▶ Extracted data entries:
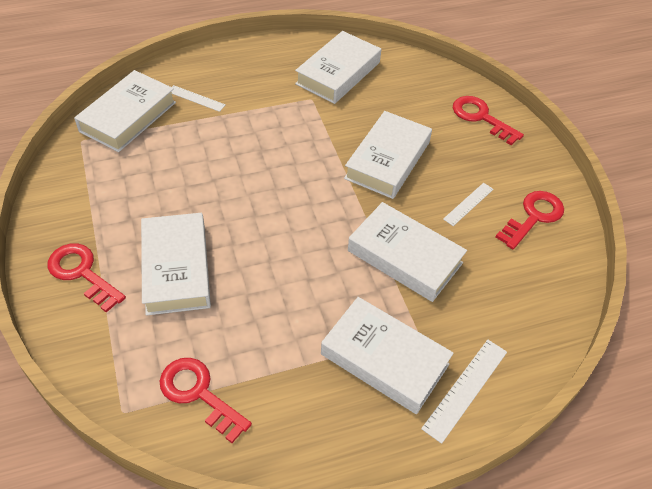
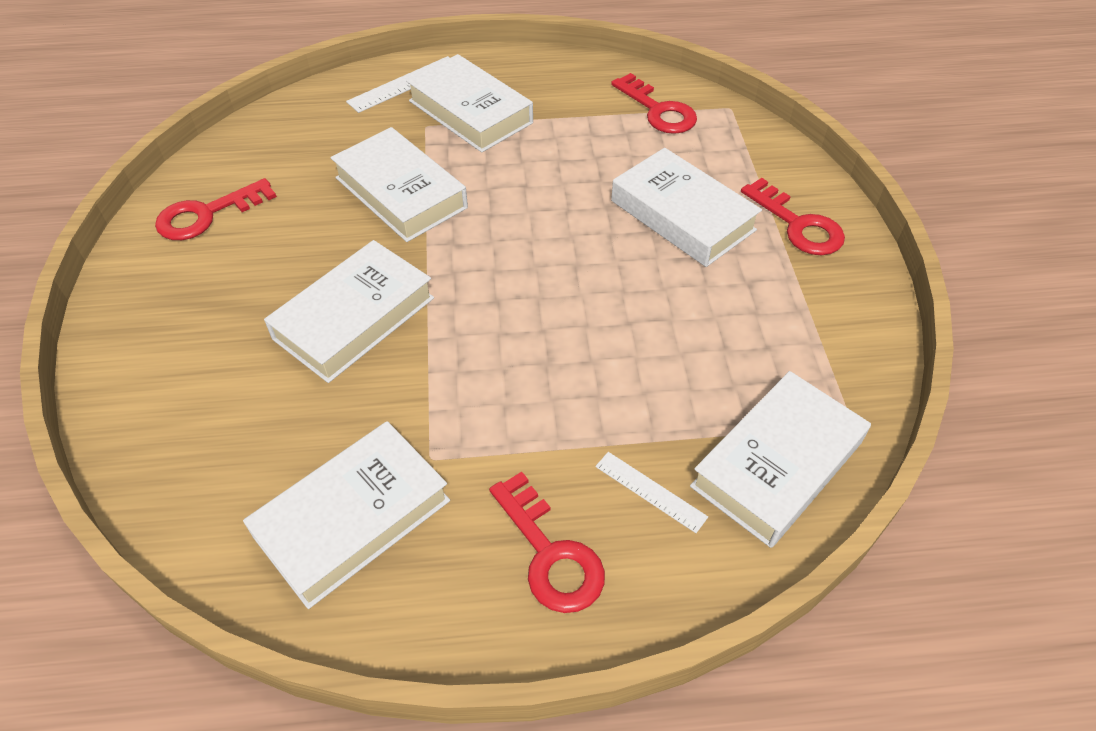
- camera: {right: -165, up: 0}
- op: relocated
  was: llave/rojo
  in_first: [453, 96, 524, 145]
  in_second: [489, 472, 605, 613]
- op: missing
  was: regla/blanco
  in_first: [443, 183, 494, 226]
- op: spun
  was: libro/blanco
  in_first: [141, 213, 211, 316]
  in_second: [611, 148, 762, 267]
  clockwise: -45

▶ Description of the task: Every line from the one that contains "in_second: [489, 472, 605, 613]" down to and including the last line of the records above must be set down exactly, with nothing else.

▶ Exercise output:
  in_second: [489, 472, 605, 613]
- op: missing
  was: regla/blanco
  in_first: [443, 183, 494, 226]
- op: spun
  was: libro/blanco
  in_first: [141, 213, 211, 316]
  in_second: [611, 148, 762, 267]
  clockwise: -45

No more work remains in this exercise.